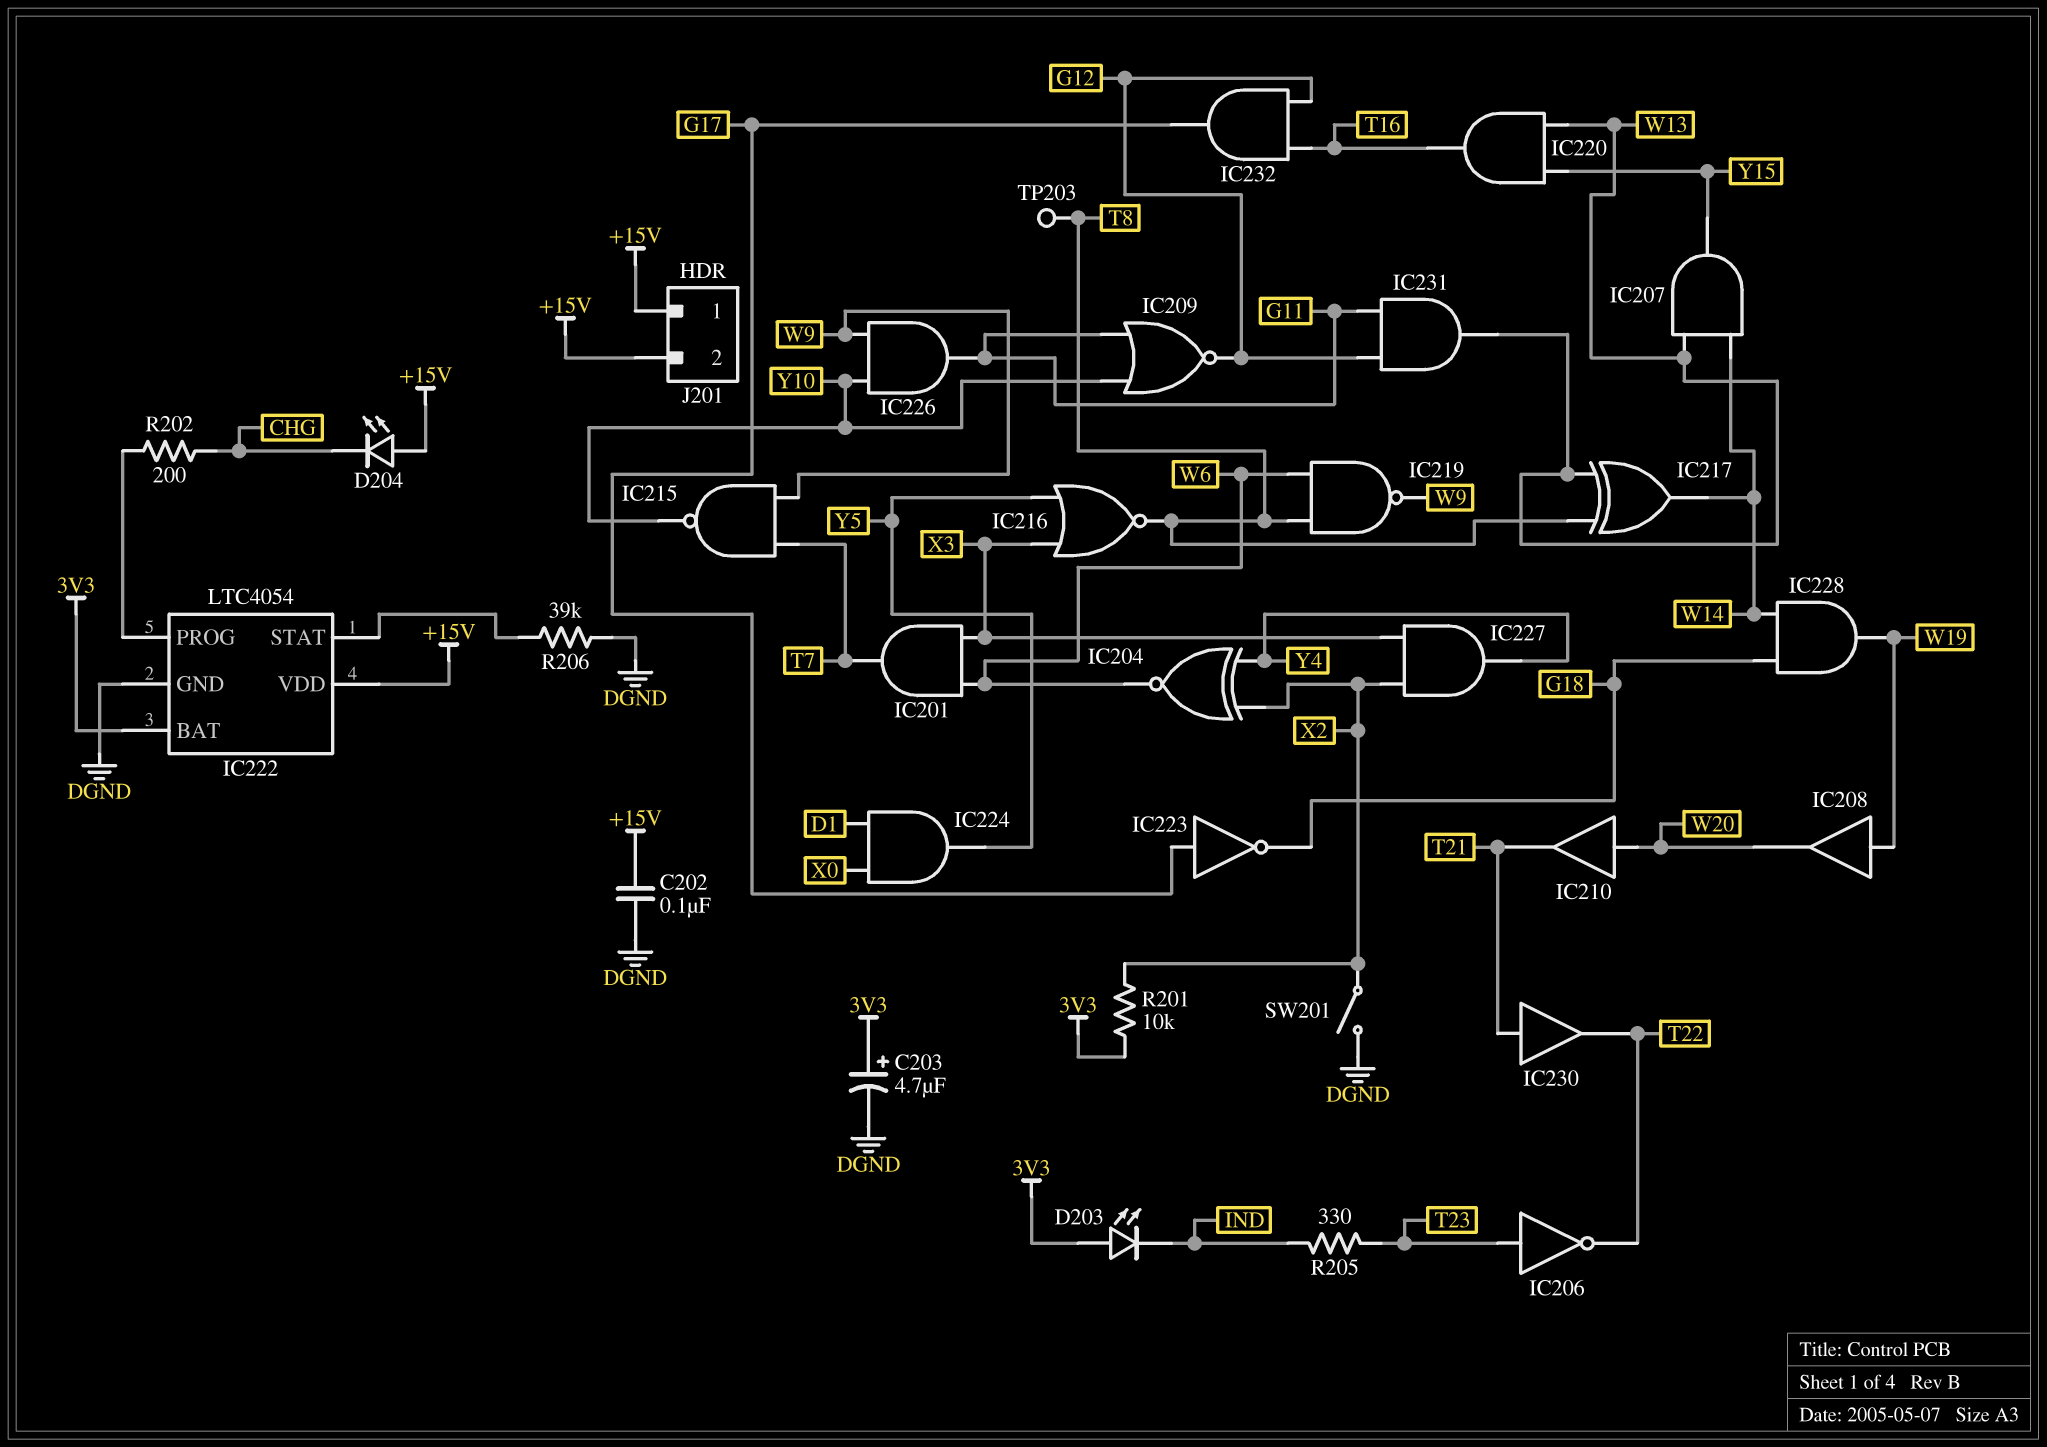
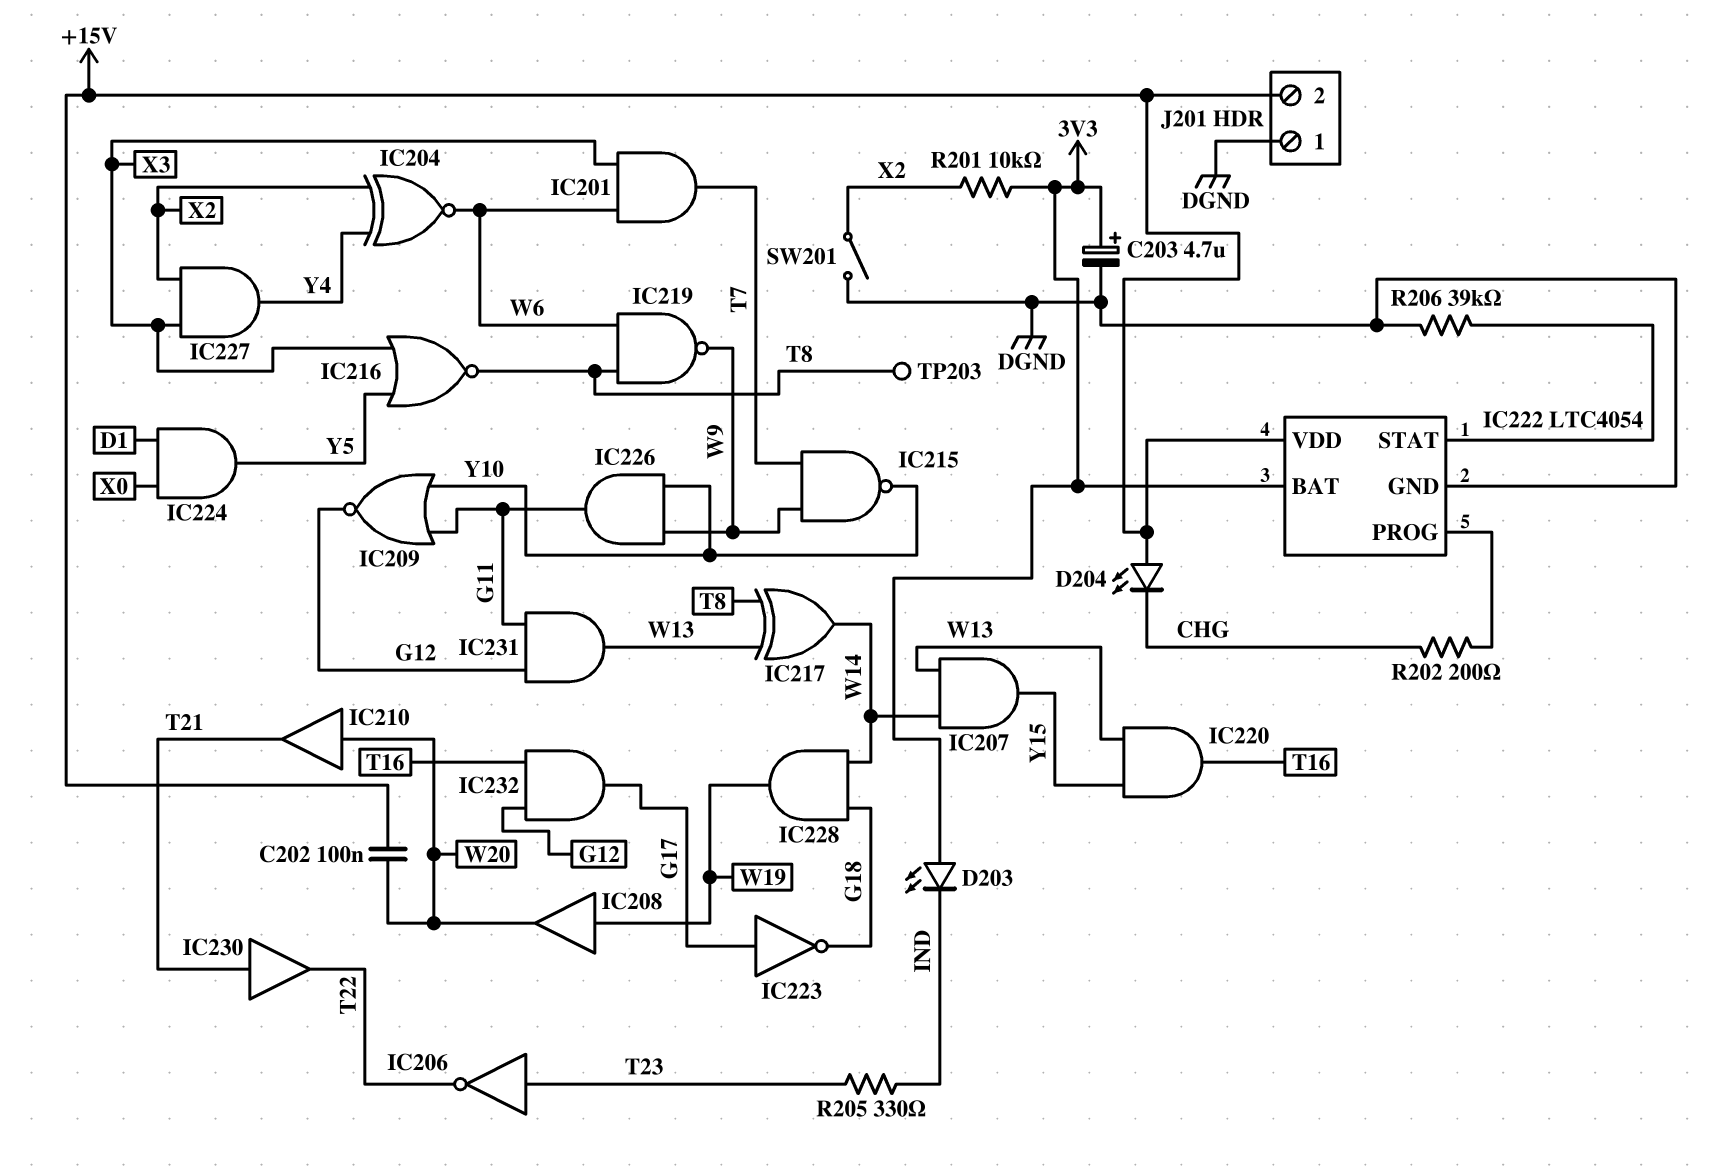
C202: 100nF (+15V, DGND) -> 100nF (+15V, W20)
J201 pin 1: +15V -> DGND

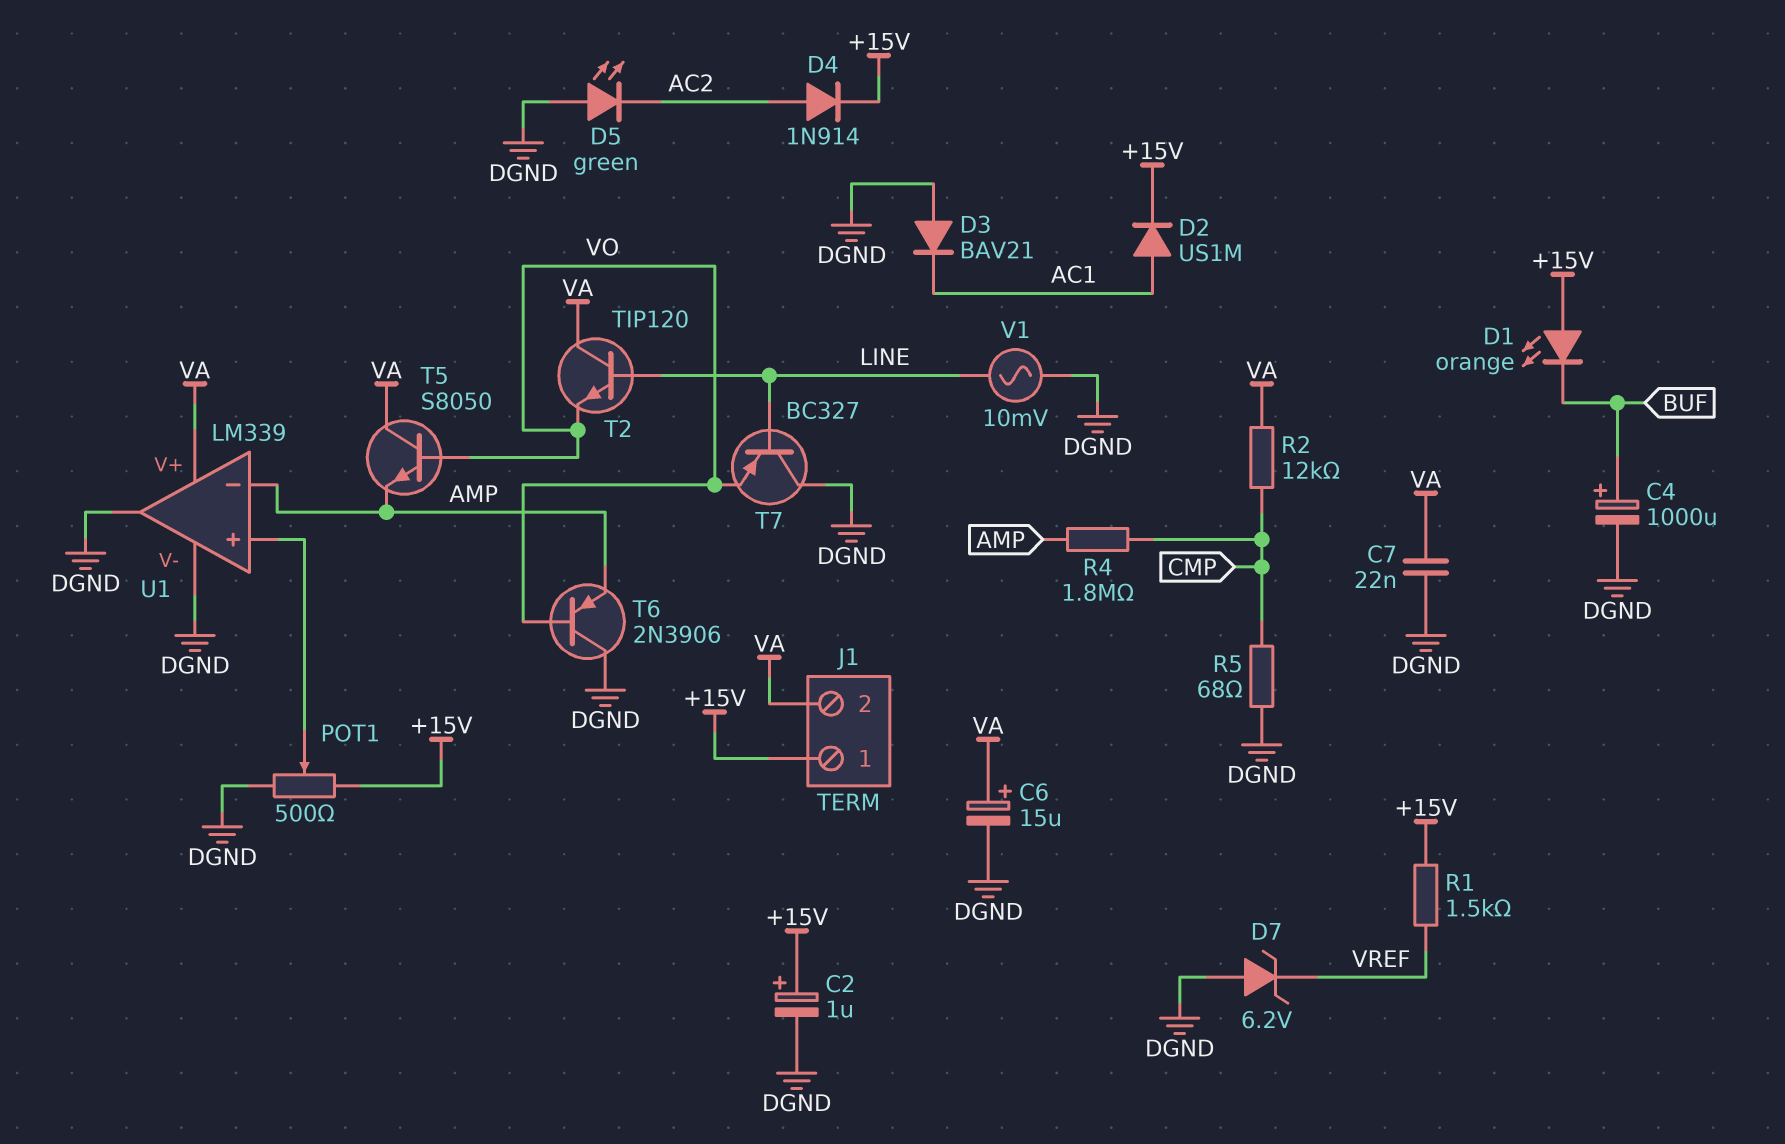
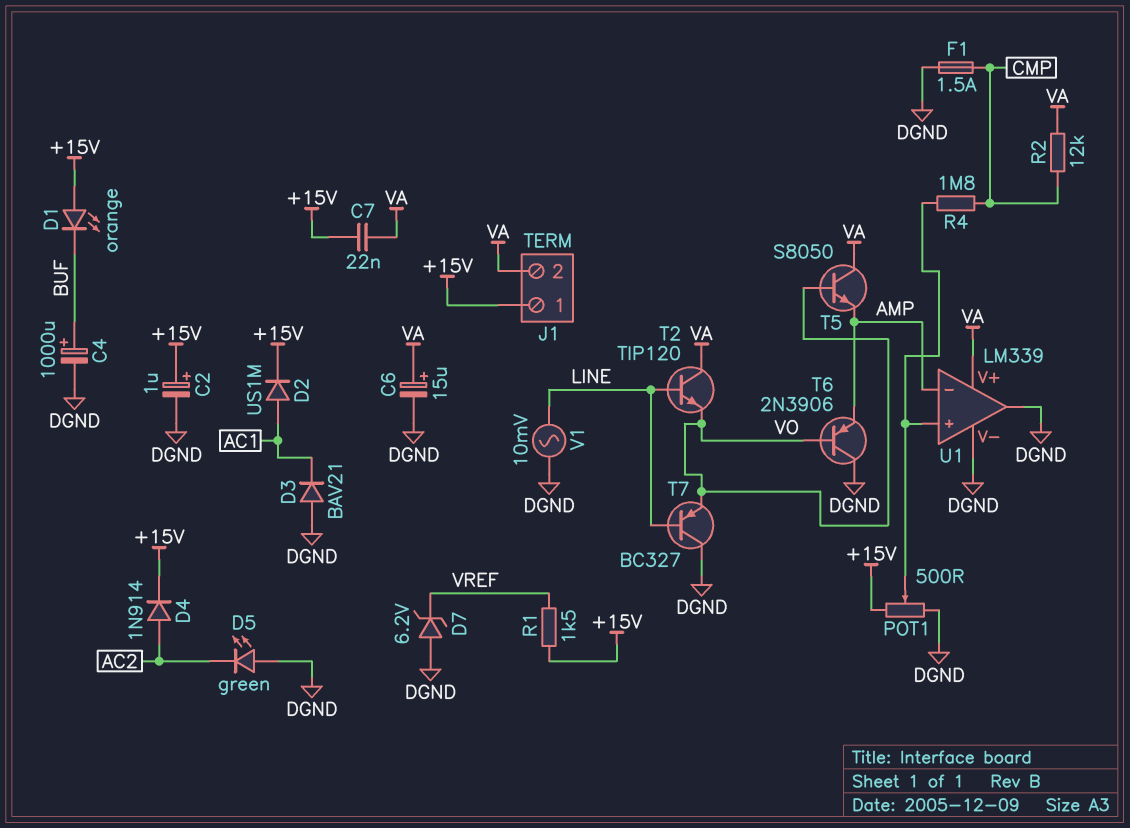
C7: 22nF (DGND, VA) -> 22nF (+15V, VA)
F1: none -> 1.5A (CMP, DGND)
R4: 1.8M (AMP, CMP) -> 1.8M (CMP, U1/in+)
R5: 68 (CMP, DGND) -> none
+-------+
> _To do_: Both the line containing "J201 pin 1: +15V -> DGND" and the last line of the listing above belong in the copy, along with every line between them; retype them exactly and omit the pictures.

> _Task response_:
J201 pin 1: +15V -> DGND

C7: 22nF (DGND, VA) -> 22nF (+15V, VA)
F1: none -> 1.5A (CMP, DGND)
R4: 1.8M (AMP, CMP) -> 1.8M (CMP, U1/in+)
R5: 68 (CMP, DGND) -> none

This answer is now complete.